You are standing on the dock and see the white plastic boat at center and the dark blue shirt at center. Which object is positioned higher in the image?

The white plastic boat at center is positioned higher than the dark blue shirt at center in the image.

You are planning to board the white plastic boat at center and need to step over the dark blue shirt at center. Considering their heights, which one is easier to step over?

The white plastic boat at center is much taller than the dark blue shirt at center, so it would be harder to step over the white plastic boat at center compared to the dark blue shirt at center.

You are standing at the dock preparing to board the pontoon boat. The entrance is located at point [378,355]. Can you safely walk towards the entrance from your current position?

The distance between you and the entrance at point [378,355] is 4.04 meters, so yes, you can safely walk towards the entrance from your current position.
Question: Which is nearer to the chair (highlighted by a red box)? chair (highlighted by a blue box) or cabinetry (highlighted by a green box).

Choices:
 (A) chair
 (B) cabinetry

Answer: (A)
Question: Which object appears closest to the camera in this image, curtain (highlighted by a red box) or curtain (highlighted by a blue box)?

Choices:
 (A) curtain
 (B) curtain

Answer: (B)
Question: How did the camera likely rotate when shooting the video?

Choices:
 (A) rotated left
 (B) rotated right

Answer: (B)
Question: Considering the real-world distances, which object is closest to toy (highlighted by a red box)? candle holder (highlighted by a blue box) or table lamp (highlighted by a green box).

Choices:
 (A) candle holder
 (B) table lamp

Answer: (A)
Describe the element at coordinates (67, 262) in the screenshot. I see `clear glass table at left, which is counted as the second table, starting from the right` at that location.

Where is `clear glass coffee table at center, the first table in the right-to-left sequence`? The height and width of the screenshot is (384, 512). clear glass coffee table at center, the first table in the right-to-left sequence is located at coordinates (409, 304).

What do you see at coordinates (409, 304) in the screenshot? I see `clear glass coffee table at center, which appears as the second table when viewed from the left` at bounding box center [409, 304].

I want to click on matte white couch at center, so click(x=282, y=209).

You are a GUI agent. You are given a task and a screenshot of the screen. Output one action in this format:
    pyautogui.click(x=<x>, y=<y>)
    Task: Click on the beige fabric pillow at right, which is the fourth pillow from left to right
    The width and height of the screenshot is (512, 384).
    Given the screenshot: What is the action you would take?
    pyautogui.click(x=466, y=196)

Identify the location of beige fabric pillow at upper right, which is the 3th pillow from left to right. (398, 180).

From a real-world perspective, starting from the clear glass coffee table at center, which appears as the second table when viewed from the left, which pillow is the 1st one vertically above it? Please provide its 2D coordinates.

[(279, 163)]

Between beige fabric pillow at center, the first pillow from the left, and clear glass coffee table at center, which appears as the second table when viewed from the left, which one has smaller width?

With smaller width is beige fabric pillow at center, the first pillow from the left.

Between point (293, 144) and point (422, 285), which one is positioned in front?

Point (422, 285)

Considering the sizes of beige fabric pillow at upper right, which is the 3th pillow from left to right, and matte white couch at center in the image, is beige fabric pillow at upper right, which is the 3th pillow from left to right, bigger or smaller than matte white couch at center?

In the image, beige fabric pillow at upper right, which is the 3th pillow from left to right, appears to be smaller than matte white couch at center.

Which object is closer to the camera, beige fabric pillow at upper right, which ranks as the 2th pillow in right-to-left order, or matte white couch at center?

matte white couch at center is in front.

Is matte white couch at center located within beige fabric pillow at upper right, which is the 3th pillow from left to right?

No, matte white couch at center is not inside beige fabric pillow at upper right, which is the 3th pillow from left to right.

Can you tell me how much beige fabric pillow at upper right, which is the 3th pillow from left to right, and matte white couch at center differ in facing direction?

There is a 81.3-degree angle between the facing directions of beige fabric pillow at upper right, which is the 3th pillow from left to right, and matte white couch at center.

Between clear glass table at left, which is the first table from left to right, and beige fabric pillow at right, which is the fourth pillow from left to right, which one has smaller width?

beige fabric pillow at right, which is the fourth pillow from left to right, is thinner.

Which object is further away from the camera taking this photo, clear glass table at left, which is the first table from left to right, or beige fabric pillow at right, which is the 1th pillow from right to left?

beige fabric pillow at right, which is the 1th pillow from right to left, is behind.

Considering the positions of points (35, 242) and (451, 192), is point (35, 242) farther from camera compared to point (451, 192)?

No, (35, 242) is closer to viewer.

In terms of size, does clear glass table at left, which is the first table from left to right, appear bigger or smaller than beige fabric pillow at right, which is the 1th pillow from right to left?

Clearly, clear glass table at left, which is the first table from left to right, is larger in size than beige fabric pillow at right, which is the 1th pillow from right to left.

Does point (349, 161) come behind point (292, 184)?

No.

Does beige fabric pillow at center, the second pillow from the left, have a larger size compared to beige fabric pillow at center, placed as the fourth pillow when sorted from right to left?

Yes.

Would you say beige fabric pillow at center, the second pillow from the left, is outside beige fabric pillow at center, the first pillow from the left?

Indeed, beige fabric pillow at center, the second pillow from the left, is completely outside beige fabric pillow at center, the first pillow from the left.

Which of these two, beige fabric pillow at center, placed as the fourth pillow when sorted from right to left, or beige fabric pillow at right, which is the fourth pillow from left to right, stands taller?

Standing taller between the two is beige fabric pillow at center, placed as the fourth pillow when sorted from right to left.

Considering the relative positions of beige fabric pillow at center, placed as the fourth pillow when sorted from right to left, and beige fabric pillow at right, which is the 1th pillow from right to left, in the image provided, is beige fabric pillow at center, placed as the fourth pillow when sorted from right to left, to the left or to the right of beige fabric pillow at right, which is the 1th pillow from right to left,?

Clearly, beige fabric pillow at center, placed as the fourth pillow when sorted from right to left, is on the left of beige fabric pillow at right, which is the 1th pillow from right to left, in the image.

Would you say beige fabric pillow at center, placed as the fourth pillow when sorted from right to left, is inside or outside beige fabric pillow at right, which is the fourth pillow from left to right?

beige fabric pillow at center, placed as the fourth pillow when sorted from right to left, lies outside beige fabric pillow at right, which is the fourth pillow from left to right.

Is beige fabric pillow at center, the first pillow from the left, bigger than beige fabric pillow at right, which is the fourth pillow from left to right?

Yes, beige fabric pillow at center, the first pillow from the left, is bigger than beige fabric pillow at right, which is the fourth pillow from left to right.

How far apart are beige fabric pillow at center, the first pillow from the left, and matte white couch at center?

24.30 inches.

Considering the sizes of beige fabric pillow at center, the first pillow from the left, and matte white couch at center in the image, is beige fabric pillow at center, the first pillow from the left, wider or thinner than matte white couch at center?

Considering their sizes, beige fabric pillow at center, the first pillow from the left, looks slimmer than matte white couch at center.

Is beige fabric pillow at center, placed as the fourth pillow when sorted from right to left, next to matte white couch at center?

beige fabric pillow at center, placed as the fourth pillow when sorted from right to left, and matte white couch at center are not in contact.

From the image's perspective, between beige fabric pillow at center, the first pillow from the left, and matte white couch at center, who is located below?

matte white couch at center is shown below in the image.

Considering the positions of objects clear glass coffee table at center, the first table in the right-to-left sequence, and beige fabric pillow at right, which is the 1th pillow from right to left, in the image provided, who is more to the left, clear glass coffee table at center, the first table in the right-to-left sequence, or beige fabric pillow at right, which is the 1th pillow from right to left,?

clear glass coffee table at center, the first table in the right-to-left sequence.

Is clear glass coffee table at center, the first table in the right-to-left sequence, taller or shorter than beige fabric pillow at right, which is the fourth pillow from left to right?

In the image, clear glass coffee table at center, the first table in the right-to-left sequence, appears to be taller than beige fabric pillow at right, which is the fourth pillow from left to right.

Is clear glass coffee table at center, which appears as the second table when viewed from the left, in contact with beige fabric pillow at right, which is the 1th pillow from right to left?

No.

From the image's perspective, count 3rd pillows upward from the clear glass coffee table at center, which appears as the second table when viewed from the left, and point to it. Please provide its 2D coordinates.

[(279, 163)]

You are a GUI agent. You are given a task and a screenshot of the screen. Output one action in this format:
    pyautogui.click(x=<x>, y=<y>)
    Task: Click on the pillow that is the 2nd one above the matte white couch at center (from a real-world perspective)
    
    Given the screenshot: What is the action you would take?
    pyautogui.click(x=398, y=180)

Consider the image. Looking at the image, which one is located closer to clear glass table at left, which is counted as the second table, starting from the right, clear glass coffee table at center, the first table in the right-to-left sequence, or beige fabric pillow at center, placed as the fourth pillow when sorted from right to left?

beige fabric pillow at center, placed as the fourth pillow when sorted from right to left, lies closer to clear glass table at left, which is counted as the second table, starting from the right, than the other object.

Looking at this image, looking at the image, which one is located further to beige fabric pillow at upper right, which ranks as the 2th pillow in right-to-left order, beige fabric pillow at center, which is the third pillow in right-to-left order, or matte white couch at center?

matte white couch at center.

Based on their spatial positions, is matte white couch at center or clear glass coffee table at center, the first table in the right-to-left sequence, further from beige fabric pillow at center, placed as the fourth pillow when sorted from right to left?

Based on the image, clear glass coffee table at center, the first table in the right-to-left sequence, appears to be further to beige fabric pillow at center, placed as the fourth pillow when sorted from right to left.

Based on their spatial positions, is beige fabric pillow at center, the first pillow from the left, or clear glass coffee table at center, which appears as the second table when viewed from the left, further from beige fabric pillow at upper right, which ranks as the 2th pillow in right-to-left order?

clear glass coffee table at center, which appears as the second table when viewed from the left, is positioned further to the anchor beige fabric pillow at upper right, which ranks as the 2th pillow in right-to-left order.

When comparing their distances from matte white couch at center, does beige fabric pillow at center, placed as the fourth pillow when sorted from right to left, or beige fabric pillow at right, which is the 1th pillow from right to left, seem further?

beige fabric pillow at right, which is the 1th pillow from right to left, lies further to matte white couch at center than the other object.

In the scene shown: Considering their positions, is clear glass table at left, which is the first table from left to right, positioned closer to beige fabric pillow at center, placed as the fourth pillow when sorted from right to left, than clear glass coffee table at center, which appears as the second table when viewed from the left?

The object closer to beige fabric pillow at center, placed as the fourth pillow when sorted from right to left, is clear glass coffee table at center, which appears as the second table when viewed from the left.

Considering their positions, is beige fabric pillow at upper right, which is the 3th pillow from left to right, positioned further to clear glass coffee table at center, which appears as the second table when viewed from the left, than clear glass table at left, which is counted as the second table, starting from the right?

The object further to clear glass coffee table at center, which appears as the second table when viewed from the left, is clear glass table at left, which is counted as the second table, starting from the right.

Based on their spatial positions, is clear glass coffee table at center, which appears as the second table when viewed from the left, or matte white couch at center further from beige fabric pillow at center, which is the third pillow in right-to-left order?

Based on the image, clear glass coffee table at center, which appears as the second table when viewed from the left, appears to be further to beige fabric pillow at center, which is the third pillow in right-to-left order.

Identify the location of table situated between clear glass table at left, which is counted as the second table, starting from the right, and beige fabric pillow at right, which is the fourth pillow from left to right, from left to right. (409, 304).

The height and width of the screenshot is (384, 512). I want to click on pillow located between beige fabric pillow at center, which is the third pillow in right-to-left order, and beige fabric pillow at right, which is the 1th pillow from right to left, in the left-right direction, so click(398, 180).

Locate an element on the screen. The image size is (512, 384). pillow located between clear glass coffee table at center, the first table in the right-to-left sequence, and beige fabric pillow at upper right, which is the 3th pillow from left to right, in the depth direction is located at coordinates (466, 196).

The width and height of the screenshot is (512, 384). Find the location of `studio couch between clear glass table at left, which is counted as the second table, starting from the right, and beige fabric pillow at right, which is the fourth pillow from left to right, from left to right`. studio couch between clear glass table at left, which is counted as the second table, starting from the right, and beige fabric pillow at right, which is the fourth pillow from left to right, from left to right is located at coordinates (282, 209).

• [Task brief]:
Rewrite the items from the very beginning through the line containing "The white plastic boat at center is positioned", replacing every "dark blue shirt" with "gray canvas bag" and leaving everything else unchanged. Return only those lines.

• [Finished task]:
You are standing on the dock and see the white plastic boat at center and the gray canvas bag at center. Which object is positioned higher in the image?

The white plastic boat at center is positioned higher than the gray canvas bag at center in the image.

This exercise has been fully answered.